** Information supplied follows **

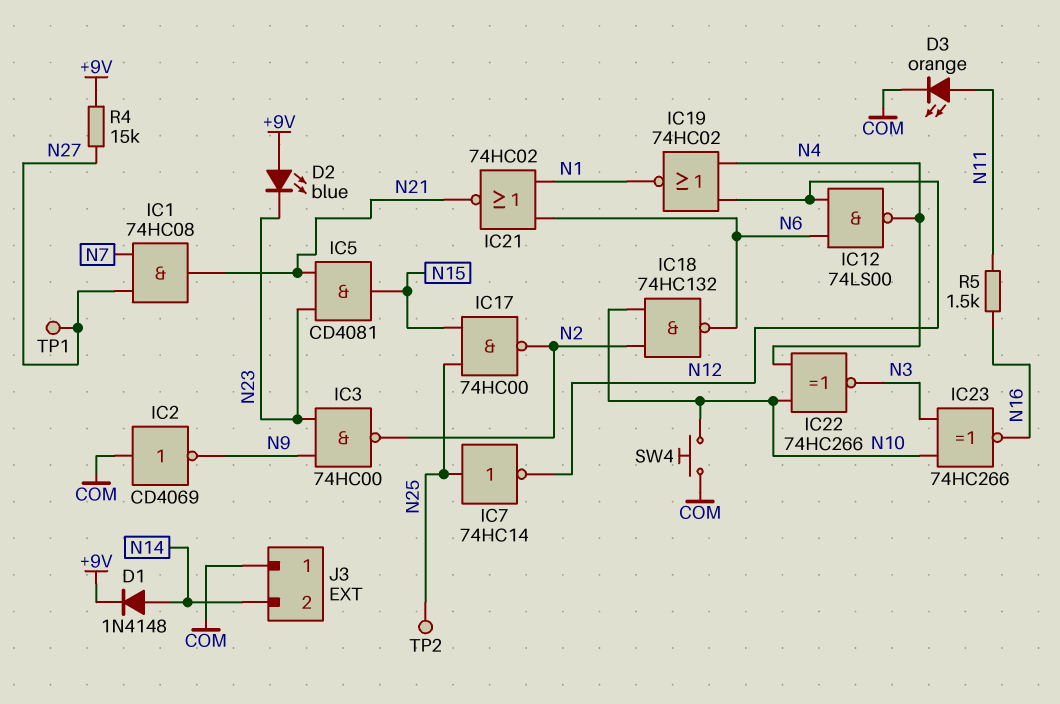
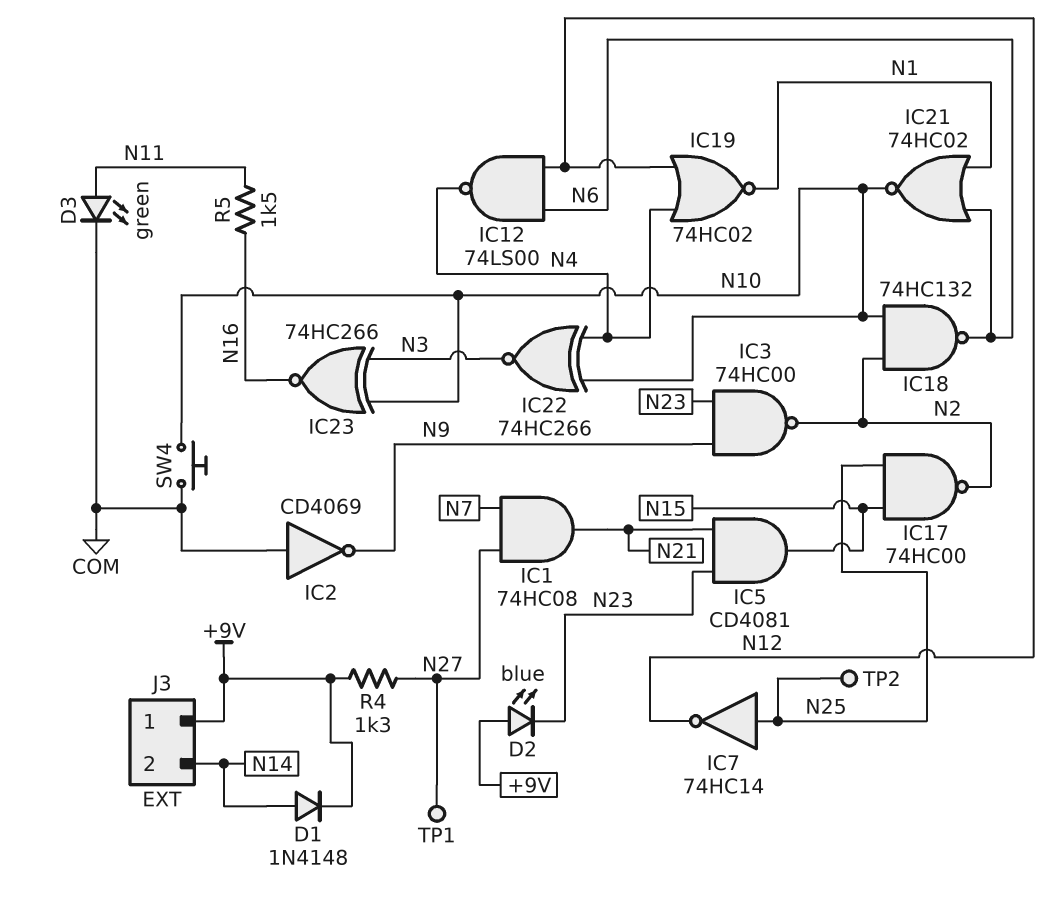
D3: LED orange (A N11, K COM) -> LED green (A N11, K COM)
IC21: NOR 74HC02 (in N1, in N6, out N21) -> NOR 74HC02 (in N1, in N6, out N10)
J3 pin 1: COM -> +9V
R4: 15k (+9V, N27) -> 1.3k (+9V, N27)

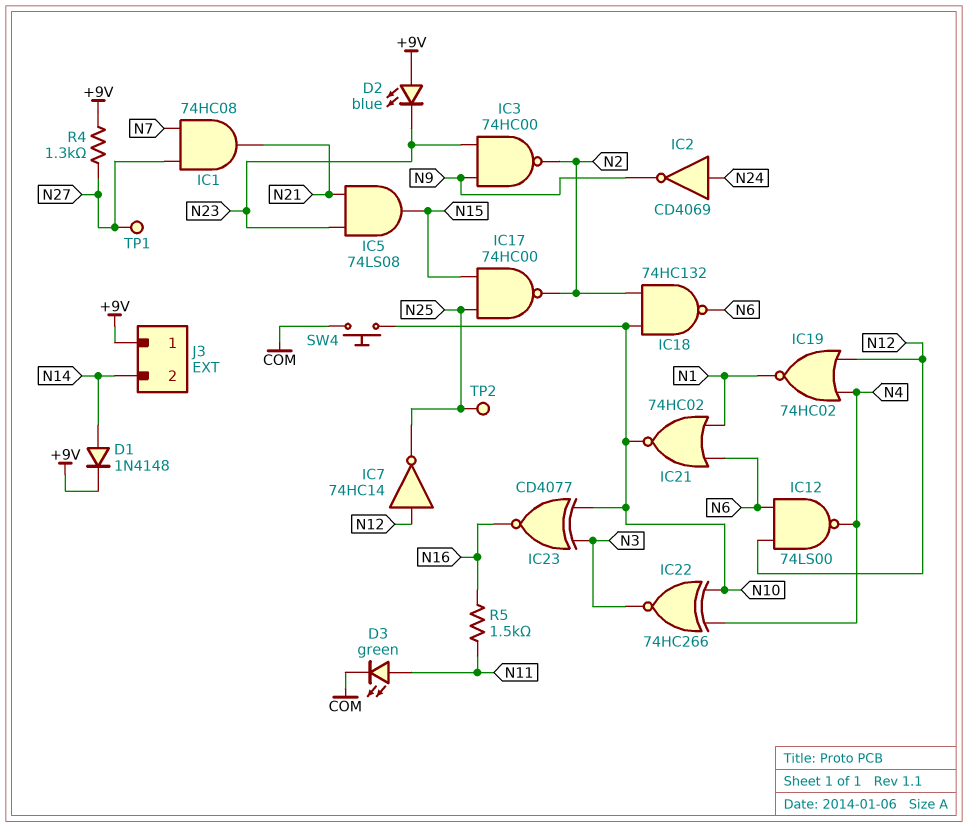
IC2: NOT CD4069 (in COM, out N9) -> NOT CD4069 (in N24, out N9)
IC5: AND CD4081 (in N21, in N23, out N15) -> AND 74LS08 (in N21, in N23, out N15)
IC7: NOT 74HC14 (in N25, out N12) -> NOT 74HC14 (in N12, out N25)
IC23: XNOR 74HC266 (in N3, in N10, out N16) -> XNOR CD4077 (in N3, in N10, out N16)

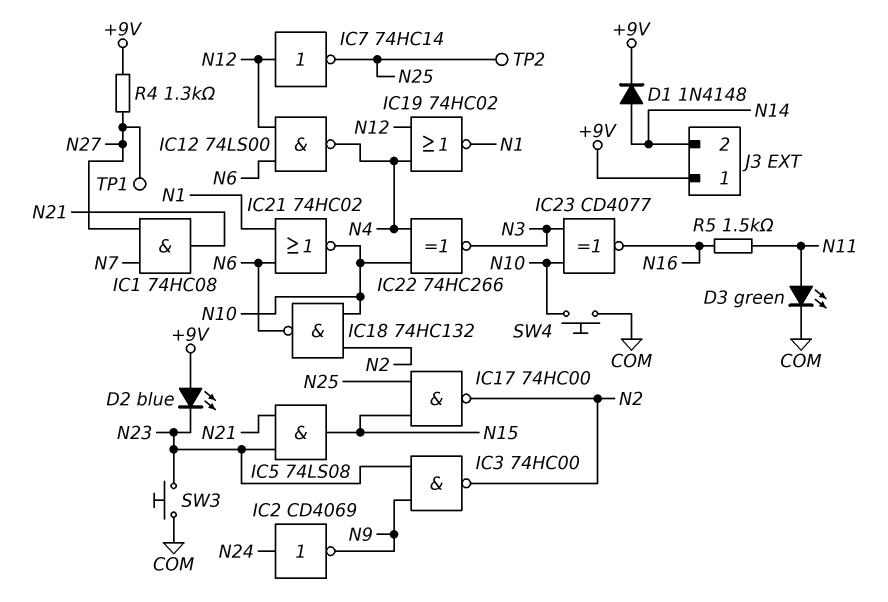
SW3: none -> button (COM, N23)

** End of Information supplied **

:: Exercise objective ::
Take the material above from the line containing "IC21: NOR 74HC02" up to and including the line containing "IC2: NOT CD4069" and retype it exactly, without any pictures.

:: Task answer ::
IC21: NOR 74HC02 (in N1, in N6, out N21) -> NOR 74HC02 (in N1, in N6, out N10)
J3 pin 1: COM -> +9V
R4: 15k (+9V, N27) -> 1.3k (+9V, N27)

IC2: NOT CD4069 (in COM, out N9) -> NOT CD4069 (in N24, out N9)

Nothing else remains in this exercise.